WHAT YOU WILL DO => Please copy all of the material below word for word, leaving out the pictures.

## START TASK DATA

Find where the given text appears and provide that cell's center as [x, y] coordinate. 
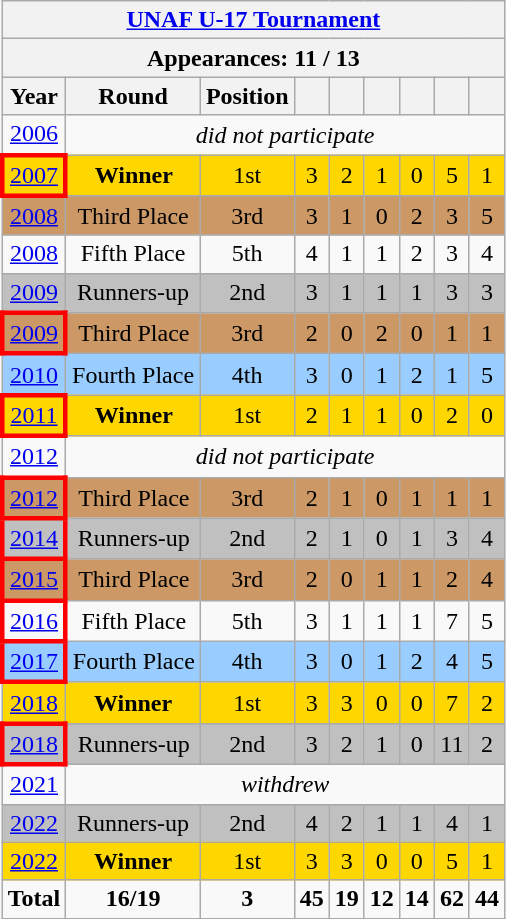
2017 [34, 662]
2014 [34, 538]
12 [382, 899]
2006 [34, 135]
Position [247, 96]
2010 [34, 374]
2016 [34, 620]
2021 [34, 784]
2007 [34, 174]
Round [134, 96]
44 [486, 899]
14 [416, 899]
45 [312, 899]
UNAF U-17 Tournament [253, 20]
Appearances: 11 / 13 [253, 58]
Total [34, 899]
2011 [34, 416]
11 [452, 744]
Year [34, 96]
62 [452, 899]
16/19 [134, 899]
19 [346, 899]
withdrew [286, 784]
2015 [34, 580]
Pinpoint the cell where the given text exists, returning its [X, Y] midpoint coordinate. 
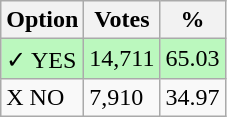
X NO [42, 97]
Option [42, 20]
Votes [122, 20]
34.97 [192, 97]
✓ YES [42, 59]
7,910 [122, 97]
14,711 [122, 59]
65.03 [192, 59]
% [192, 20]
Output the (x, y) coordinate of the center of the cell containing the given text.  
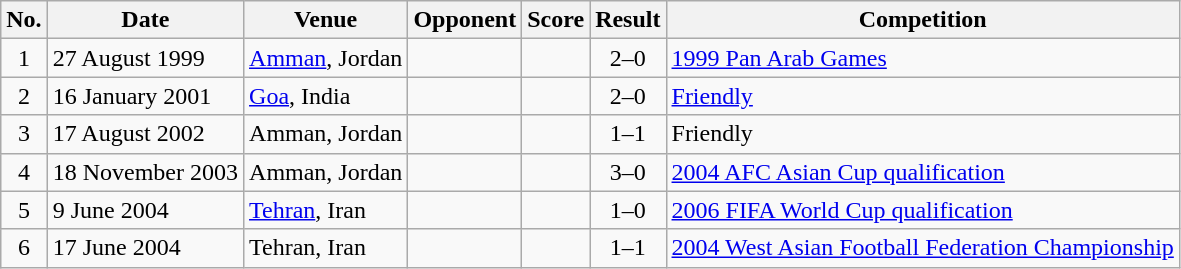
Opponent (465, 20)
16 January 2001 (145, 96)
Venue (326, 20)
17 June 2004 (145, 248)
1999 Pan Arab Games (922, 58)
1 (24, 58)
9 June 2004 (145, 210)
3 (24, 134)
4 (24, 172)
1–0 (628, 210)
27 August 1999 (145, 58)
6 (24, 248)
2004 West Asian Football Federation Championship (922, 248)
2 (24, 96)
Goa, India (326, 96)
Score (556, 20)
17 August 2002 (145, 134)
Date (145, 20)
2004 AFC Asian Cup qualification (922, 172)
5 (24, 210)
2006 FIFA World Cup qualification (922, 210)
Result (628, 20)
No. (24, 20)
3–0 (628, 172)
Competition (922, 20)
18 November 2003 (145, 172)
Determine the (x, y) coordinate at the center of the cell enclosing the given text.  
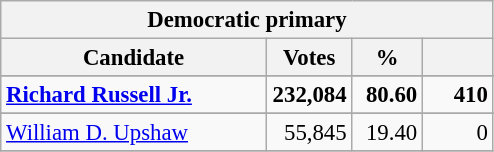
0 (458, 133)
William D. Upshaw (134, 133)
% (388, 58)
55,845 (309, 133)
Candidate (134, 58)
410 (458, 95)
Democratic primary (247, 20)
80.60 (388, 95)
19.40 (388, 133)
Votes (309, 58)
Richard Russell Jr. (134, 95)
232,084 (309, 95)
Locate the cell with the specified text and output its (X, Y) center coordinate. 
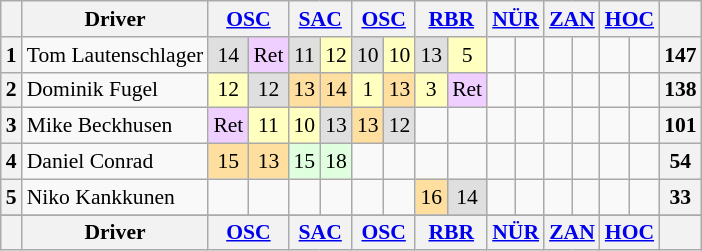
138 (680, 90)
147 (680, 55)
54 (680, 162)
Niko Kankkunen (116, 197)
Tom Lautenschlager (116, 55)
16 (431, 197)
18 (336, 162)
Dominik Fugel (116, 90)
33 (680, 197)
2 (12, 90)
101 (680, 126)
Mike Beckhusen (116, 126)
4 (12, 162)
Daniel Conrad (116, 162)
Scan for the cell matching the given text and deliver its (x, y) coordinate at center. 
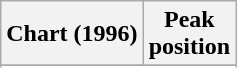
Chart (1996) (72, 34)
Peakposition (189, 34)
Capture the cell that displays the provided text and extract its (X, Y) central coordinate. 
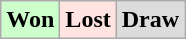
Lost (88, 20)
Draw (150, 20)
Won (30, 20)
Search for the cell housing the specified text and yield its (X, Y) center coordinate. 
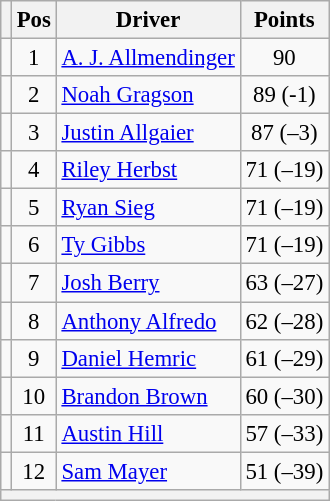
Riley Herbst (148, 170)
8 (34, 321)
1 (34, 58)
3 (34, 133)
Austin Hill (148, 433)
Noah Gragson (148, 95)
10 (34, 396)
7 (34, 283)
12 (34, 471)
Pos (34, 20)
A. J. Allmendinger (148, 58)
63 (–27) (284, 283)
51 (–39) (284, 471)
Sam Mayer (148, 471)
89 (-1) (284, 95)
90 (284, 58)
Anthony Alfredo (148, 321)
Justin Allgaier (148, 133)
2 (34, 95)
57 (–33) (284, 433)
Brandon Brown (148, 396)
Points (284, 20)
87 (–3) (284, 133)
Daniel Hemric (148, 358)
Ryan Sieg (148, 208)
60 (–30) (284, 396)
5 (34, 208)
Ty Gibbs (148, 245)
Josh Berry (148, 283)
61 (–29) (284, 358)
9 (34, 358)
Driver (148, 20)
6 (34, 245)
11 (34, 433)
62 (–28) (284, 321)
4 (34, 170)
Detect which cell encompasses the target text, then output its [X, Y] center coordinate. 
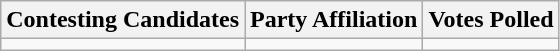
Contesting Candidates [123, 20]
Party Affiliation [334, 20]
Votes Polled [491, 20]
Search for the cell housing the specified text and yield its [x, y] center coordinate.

## END TASK DATA

COMPLETED TASK =>
Find where the given text appears and provide that cell's center as [x, y] coordinate. 
2017 [34, 662]
2014 [34, 538]
12 [382, 899]
2006 [34, 135]
Position [247, 96]
2010 [34, 374]
2016 [34, 620]
2021 [34, 784]
2007 [34, 174]
Round [134, 96]
44 [486, 899]
14 [416, 899]
45 [312, 899]
UNAF U-17 Tournament [253, 20]
Appearances: 11 / 13 [253, 58]
Total [34, 899]
2011 [34, 416]
11 [452, 744]
Year [34, 96]
62 [452, 899]
16/19 [134, 899]
19 [346, 899]
withdrew [286, 784]
2015 [34, 580]
Pinpoint the cell where the given text exists, returning its [X, Y] midpoint coordinate. 
X NO [42, 97]
Option [42, 20]
Votes [122, 20]
34.97 [192, 97]
✓ YES [42, 59]
7,910 [122, 97]
14,711 [122, 59]
65.03 [192, 59]
% [192, 20]
Output the (x, y) coordinate of the center of the cell containing the given text.  
Opponent (465, 20)
16 January 2001 (145, 96)
Venue (326, 20)
17 June 2004 (145, 248)
1999 Pan Arab Games (922, 58)
1 (24, 58)
9 June 2004 (145, 210)
3 (24, 134)
4 (24, 172)
1–0 (628, 210)
27 August 1999 (145, 58)
6 (24, 248)
2004 West Asian Football Federation Championship (922, 248)
2 (24, 96)
Goa, India (326, 96)
Score (556, 20)
17 August 2002 (145, 134)
Date (145, 20)
2004 AFC Asian Cup qualification (922, 172)
5 (24, 210)
2006 FIFA World Cup qualification (922, 210)
Result (628, 20)
No. (24, 20)
3–0 (628, 172)
Competition (922, 20)
18 November 2003 (145, 172)
Determine the (x, y) coordinate at the center of the cell enclosing the given text.  
0 (458, 133)
William D. Upshaw (134, 133)
% (388, 58)
55,845 (309, 133)
Candidate (134, 58)
410 (458, 95)
Democratic primary (247, 20)
80.60 (388, 95)
19.40 (388, 133)
Votes (309, 58)
Richard Russell Jr. (134, 95)
232,084 (309, 95)
Locate the cell with the specified text and output its (X, Y) center coordinate. 
138 (680, 90)
147 (680, 55)
54 (680, 162)
Niko Kankkunen (116, 197)
Tom Lautenschlager (116, 55)
16 (431, 197)
18 (336, 162)
Dominik Fugel (116, 90)
33 (680, 197)
2 (12, 90)
101 (680, 126)
Mike Beckhusen (116, 126)
4 (12, 162)
Daniel Conrad (116, 162)
Scan for the cell matching the given text and deliver its (x, y) coordinate at center. 
Chart (1996) (72, 34)
Peakposition (189, 34)
Capture the cell that displays the provided text and extract its (X, Y) central coordinate. 
Lost (88, 20)
Draw (150, 20)
Won (30, 20)
Search for the cell housing the specified text and yield its (X, Y) center coordinate. 
Riley Herbst (148, 170)
8 (34, 321)
1 (34, 58)
3 (34, 133)
Austin Hill (148, 433)
Noah Gragson (148, 95)
10 (34, 396)
7 (34, 283)
12 (34, 471)
Pos (34, 20)
A. J. Allmendinger (148, 58)
63 (–27) (284, 283)
51 (–39) (284, 471)
Sam Mayer (148, 471)
89 (-1) (284, 95)
90 (284, 58)
Anthony Alfredo (148, 321)
Justin Allgaier (148, 133)
2 (34, 95)
57 (–33) (284, 433)
Brandon Brown (148, 396)
Points (284, 20)
87 (–3) (284, 133)
Daniel Hemric (148, 358)
Ryan Sieg (148, 208)
60 (–30) (284, 396)
5 (34, 208)
Ty Gibbs (148, 245)
Josh Berry (148, 283)
61 (–29) (284, 358)
9 (34, 358)
Driver (148, 20)
6 (34, 245)
11 (34, 433)
62 (–28) (284, 321)
4 (34, 170)
Detect which cell encompasses the target text, then output its [X, Y] center coordinate. 
Contesting Candidates [123, 20]
Party Affiliation [334, 20]
Votes Polled [491, 20]
Search for the cell housing the specified text and yield its [x, y] center coordinate.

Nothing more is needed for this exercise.